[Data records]

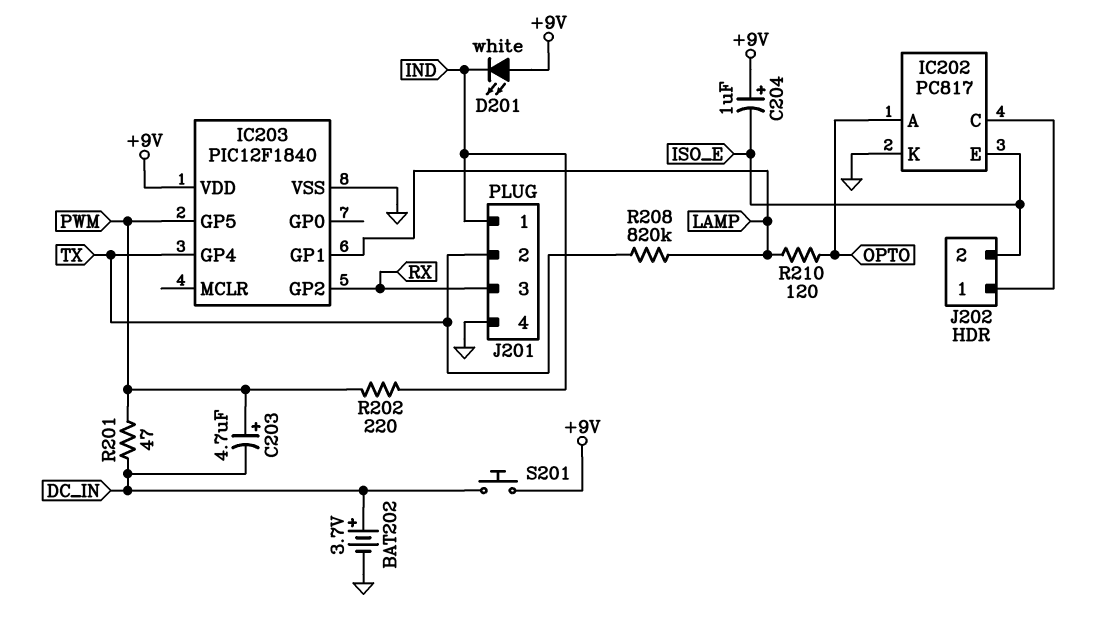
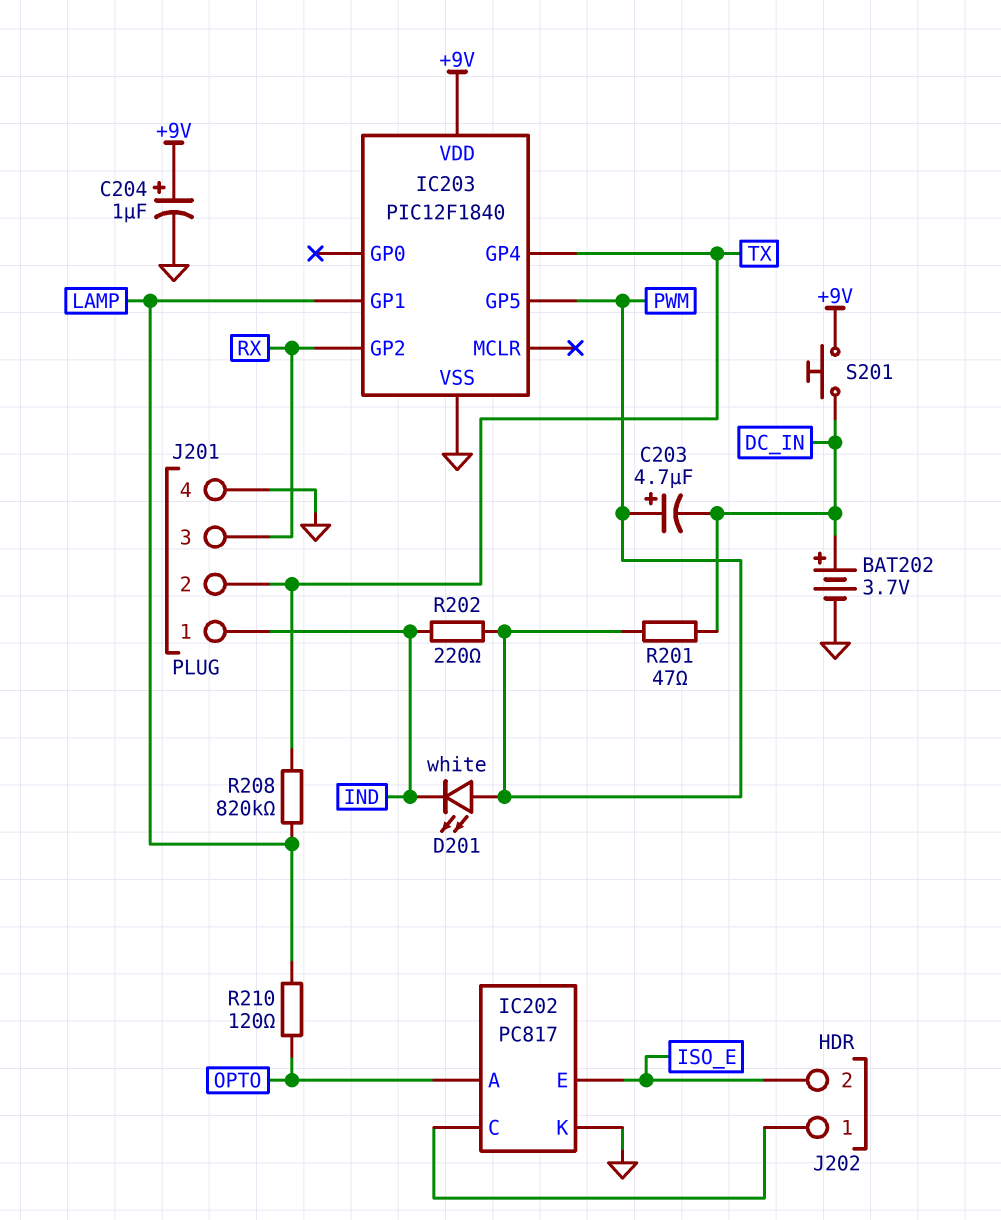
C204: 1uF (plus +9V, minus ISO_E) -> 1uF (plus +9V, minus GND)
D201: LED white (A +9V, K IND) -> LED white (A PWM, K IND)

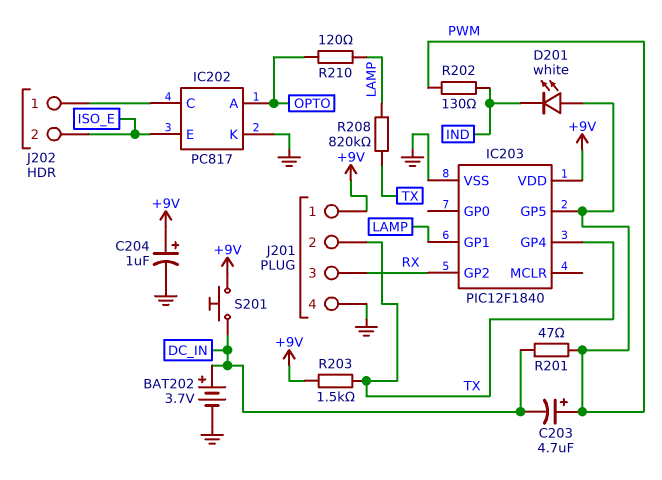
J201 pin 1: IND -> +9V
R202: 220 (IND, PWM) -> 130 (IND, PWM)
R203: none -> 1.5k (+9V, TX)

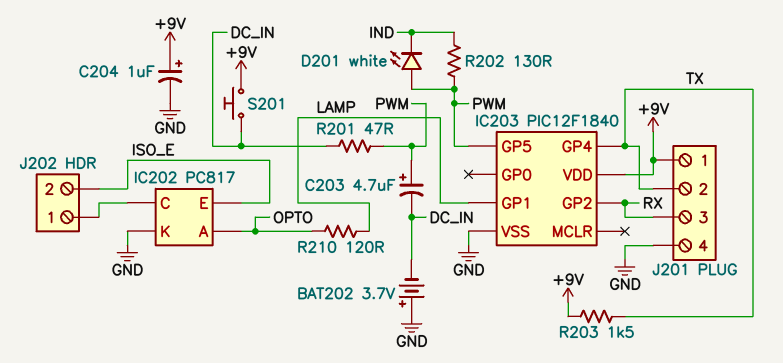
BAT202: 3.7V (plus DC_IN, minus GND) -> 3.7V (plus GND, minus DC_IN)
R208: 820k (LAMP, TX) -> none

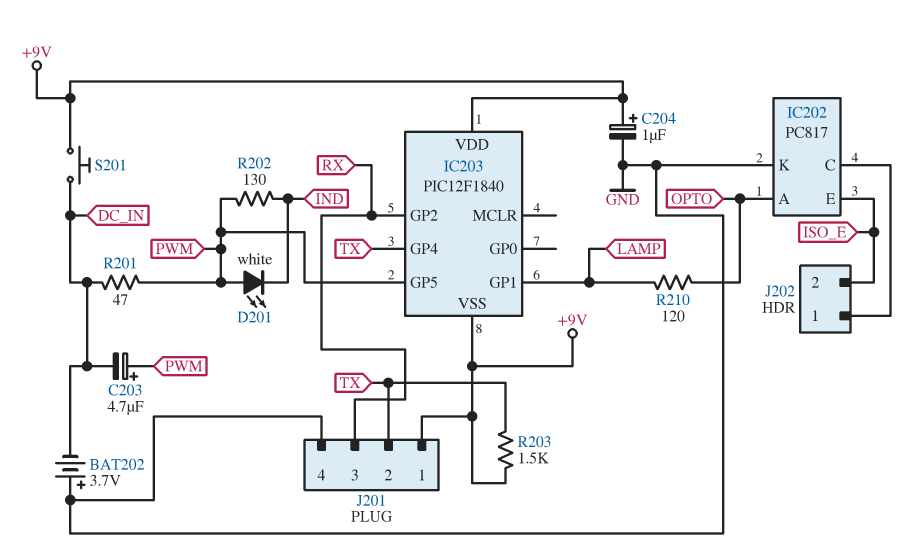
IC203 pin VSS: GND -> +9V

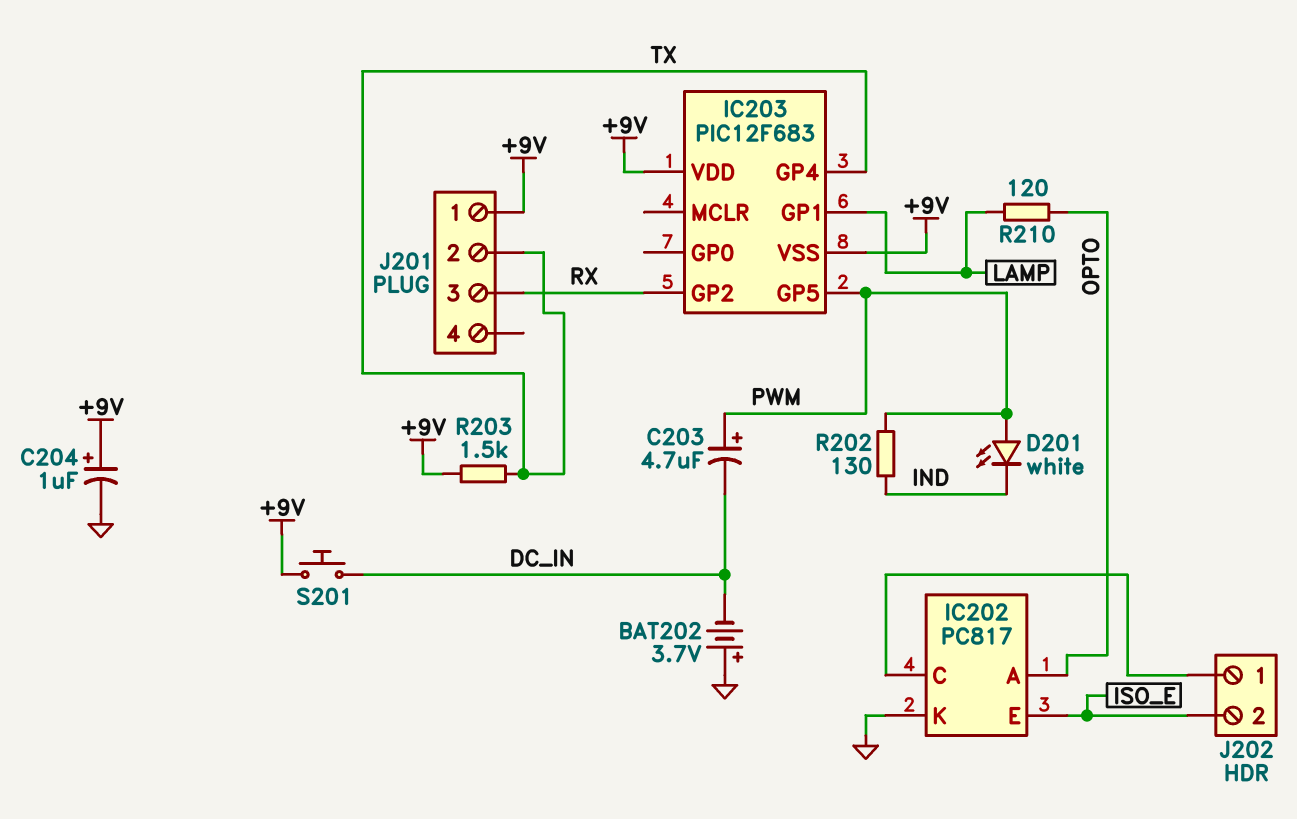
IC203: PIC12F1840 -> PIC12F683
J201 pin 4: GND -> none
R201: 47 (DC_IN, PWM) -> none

▶ **Requirement**
The records above should be copied word for word, with the pictures left out.

▶ **Answer space**
C204: 1uF (plus +9V, minus ISO_E) -> 1uF (plus +9V, minus GND)
D201: LED white (A +9V, K IND) -> LED white (A PWM, K IND)

J201 pin 1: IND -> +9V
R202: 220 (IND, PWM) -> 130 (IND, PWM)
R203: none -> 1.5k (+9V, TX)

BAT202: 3.7V (plus DC_IN, minus GND) -> 3.7V (plus GND, minus DC_IN)
R208: 820k (LAMP, TX) -> none

IC203 pin VSS: GND -> +9V

IC203: PIC12F1840 -> PIC12F683
J201 pin 4: GND -> none
R201: 47 (DC_IN, PWM) -> none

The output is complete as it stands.